▶ **TASK OBJECTIVE**
Repeat exactly, and only, the lines from the one containing "(139, 241) = (381, 101): turquoise" through the end of the records.

PROVIDED DATA section start

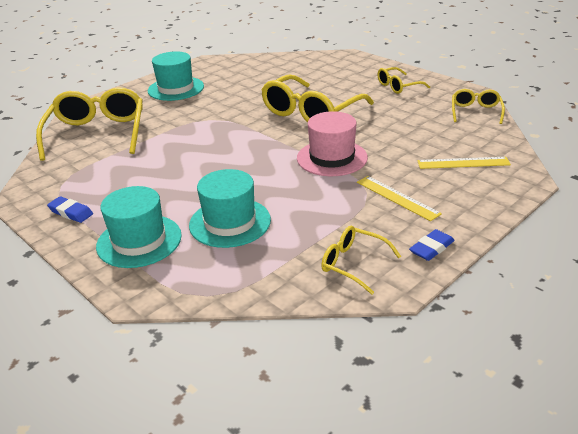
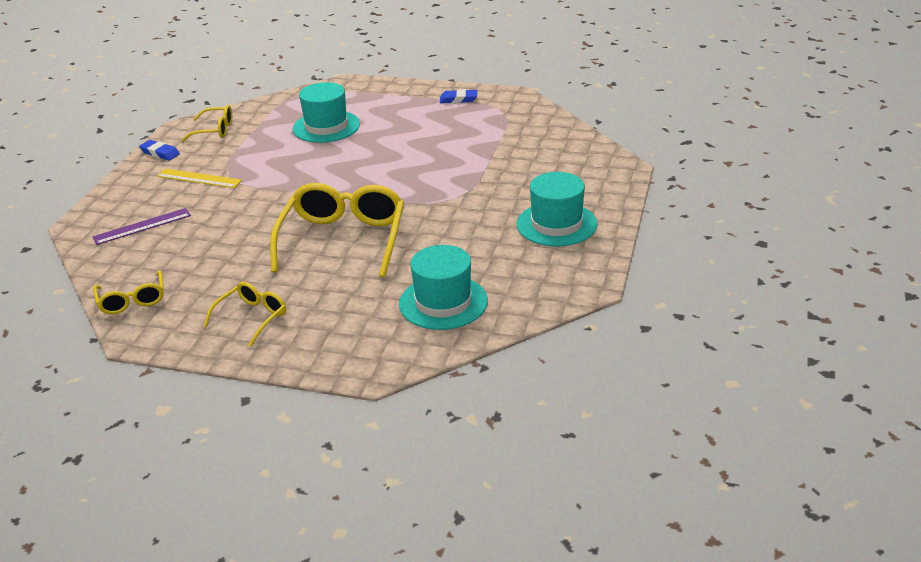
camera: 150 degrees right, 0 degrees up
(97, 133) = (550, 151): yellow glasses -> none
(139, 241) = (381, 101): turquoise hat -> turquoise hat (443, 302)
(332, 158) = (280, 195): pink hat -> none
(431, 248) = (160, 153): blue eraser -> blue eraser turned 75 degrees counterclockwise
(463, 163) = (142, 226): yellow ruler -> purple ruler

PROVIDED DATA section end

▶ **WRITTEN RESPONSE**
(139, 241) = (381, 101): turquoise hat -> turquoise hat (443, 302)
(332, 158) = (280, 195): pink hat -> none
(431, 248) = (160, 153): blue eraser -> blue eraser turned 75 degrees counterclockwise
(463, 163) = (142, 226): yellow ruler -> purple ruler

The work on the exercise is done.